Task to carry out:
Copy the entire listing, down to the final line, exactly.
======== Task material ========
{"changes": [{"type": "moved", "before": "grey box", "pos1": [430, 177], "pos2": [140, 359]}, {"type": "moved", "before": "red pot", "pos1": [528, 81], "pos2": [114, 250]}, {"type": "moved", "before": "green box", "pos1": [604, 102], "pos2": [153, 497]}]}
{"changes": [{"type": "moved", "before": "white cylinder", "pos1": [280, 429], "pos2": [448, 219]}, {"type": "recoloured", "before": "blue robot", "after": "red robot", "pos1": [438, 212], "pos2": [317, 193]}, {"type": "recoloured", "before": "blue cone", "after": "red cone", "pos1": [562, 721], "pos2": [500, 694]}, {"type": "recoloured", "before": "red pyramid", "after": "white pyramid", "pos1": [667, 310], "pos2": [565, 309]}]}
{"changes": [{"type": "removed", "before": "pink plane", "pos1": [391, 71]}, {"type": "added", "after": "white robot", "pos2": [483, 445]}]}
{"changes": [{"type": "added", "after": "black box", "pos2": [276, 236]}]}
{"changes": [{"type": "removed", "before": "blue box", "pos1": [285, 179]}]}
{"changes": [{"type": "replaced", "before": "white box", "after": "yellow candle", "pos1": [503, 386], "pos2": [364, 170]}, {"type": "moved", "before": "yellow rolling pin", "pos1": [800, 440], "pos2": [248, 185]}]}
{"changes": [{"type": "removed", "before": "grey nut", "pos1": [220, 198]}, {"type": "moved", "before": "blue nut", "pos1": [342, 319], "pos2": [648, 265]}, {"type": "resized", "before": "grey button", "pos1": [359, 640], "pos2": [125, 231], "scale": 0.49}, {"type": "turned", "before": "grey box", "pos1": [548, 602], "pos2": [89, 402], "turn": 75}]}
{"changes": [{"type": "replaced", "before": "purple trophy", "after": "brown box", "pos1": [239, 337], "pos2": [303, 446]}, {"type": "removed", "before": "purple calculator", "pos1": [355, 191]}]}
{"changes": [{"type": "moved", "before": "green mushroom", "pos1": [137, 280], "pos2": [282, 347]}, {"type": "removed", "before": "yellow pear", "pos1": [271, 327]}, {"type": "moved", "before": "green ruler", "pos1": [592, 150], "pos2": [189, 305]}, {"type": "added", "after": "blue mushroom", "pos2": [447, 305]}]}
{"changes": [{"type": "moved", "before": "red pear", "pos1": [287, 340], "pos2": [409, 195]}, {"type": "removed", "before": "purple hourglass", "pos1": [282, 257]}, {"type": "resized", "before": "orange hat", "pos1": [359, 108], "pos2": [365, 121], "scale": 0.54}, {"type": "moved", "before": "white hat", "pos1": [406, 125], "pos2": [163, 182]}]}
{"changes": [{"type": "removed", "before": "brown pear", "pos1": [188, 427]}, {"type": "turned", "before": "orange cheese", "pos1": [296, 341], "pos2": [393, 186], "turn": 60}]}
========
Exercise solution:
{"changes": [{"type": "moved", "before": "grey box", "pos1": [430, 177], "pos2": [140, 359]}, {"type": "moved", "before": "red pot", "pos1": [528, 81], "pos2": [114, 250]}, {"type": "moved", "before": "green box", "pos1": [604, 102], "pos2": [153, 497]}]}
{"changes": [{"type": "moved", "before": "white cylinder", "pos1": [280, 429], "pos2": [448, 219]}, {"type": "recoloured", "before": "blue robot", "after": "red robot", "pos1": [438, 212], "pos2": [317, 193]}, {"type": "recoloured", "before": "blue cone", "after": "red cone", "pos1": [562, 721], "pos2": [500, 694]}, {"type": "recoloured", "before": "red pyramid", "after": "white pyramid", "pos1": [667, 310], "pos2": [565, 309]}]}
{"changes": [{"type": "removed", "before": "pink plane", "pos1": [391, 71]}, {"type": "added", "after": "white robot", "pos2": [483, 445]}]}
{"changes": [{"type": "added", "after": "black box", "pos2": [276, 236]}]}
{"changes": [{"type": "removed", "before": "blue box", "pos1": [285, 179]}]}
{"changes": [{"type": "replaced", "before": "white box", "after": "yellow candle", "pos1": [503, 386], "pos2": [364, 170]}, {"type": "moved", "before": "yellow rolling pin", "pos1": [800, 440], "pos2": [248, 185]}]}
{"changes": [{"type": "removed", "before": "grey nut", "pos1": [220, 198]}, {"type": "moved", "before": "blue nut", "pos1": [342, 319], "pos2": [648, 265]}, {"type": "resized", "before": "grey button", "pos1": [359, 640], "pos2": [125, 231], "scale": 0.49}, {"type": "turned", "before": "grey box", "pos1": [548, 602], "pos2": [89, 402], "turn": 75}]}
{"changes": [{"type": "replaced", "before": "purple trophy", "after": "brown box", "pos1": [239, 337], "pos2": [303, 446]}, {"type": "removed", "before": "purple calculator", "pos1": [355, 191]}]}
{"changes": [{"type": "moved", "before": "green mushroom", "pos1": [137, 280], "pos2": [282, 347]}, {"type": "removed", "before": "yellow pear", "pos1": [271, 327]}, {"type": "moved", "before": "green ruler", "pos1": [592, 150], "pos2": [189, 305]}, {"type": "added", "after": "blue mushroom", "pos2": [447, 305]}]}
{"changes": [{"type": "moved", "before": "red pear", "pos1": [287, 340], "pos2": [409, 195]}, {"type": "removed", "before": "purple hourglass", "pos1": [282, 257]}, {"type": "resized", "before": "orange hat", "pos1": [359, 108], "pos2": [365, 121], "scale": 0.54}, {"type": "moved", "before": "white hat", "pos1": [406, 125], "pos2": [163, 182]}]}
{"changes": [{"type": "removed", "before": "brown pear", "pos1": [188, 427]}, {"type": "turned", "before": "orange cheese", "pos1": [296, 341], "pos2": [393, 186], "turn": 60}]}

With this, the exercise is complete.